Data supplied Start Marker

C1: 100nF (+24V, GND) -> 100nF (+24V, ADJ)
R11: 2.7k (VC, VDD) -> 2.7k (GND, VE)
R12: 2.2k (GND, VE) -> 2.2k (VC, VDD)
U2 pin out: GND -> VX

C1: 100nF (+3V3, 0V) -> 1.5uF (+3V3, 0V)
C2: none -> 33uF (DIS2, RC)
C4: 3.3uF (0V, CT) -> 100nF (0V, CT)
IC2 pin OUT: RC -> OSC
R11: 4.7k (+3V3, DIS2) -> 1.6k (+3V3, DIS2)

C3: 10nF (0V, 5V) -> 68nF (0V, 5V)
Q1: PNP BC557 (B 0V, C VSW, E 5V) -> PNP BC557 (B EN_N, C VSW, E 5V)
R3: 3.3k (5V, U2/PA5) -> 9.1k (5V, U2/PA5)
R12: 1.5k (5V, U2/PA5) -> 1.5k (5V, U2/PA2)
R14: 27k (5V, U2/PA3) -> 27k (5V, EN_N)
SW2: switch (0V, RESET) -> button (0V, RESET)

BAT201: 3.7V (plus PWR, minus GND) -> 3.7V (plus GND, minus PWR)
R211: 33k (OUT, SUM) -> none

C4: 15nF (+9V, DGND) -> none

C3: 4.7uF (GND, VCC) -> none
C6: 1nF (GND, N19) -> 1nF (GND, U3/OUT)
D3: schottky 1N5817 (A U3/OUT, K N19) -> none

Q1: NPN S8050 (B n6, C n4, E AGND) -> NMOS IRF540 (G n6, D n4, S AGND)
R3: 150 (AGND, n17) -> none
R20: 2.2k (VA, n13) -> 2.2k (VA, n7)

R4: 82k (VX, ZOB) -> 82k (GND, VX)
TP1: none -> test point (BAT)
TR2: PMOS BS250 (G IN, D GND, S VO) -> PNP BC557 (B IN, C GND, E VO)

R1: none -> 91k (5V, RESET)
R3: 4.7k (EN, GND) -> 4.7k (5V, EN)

Data supplied End Marker

> **About this task**:
The entries above need to be repeated in full, exactly as written.

> **Exercise solution**:
C1: 100nF (+24V, GND) -> 100nF (+24V, ADJ)
R11: 2.7k (VC, VDD) -> 2.7k (GND, VE)
R12: 2.2k (GND, VE) -> 2.2k (VC, VDD)
U2 pin out: GND -> VX

C1: 100nF (+3V3, 0V) -> 1.5uF (+3V3, 0V)
C2: none -> 33uF (DIS2, RC)
C4: 3.3uF (0V, CT) -> 100nF (0V, CT)
IC2 pin OUT: RC -> OSC
R11: 4.7k (+3V3, DIS2) -> 1.6k (+3V3, DIS2)

C3: 10nF (0V, 5V) -> 68nF (0V, 5V)
Q1: PNP BC557 (B 0V, C VSW, E 5V) -> PNP BC557 (B EN_N, C VSW, E 5V)
R3: 3.3k (5V, U2/PA5) -> 9.1k (5V, U2/PA5)
R12: 1.5k (5V, U2/PA5) -> 1.5k (5V, U2/PA2)
R14: 27k (5V, U2/PA3) -> 27k (5V, EN_N)
SW2: switch (0V, RESET) -> button (0V, RESET)

BAT201: 3.7V (plus PWR, minus GND) -> 3.7V (plus GND, minus PWR)
R211: 33k (OUT, SUM) -> none

C4: 15nF (+9V, DGND) -> none

C3: 4.7uF (GND, VCC) -> none
C6: 1nF (GND, N19) -> 1nF (GND, U3/OUT)
D3: schottky 1N5817 (A U3/OUT, K N19) -> none

Q1: NPN S8050 (B n6, C n4, E AGND) -> NMOS IRF540 (G n6, D n4, S AGND)
R3: 150 (AGND, n17) -> none
R20: 2.2k (VA, n13) -> 2.2k (VA, n7)

R4: 82k (VX, ZOB) -> 82k (GND, VX)
TP1: none -> test point (BAT)
TR2: PMOS BS250 (G IN, D GND, S VO) -> PNP BC557 (B IN, C GND, E VO)

R1: none -> 91k (5V, RESET)
R3: 4.7k (EN, GND) -> 4.7k (5V, EN)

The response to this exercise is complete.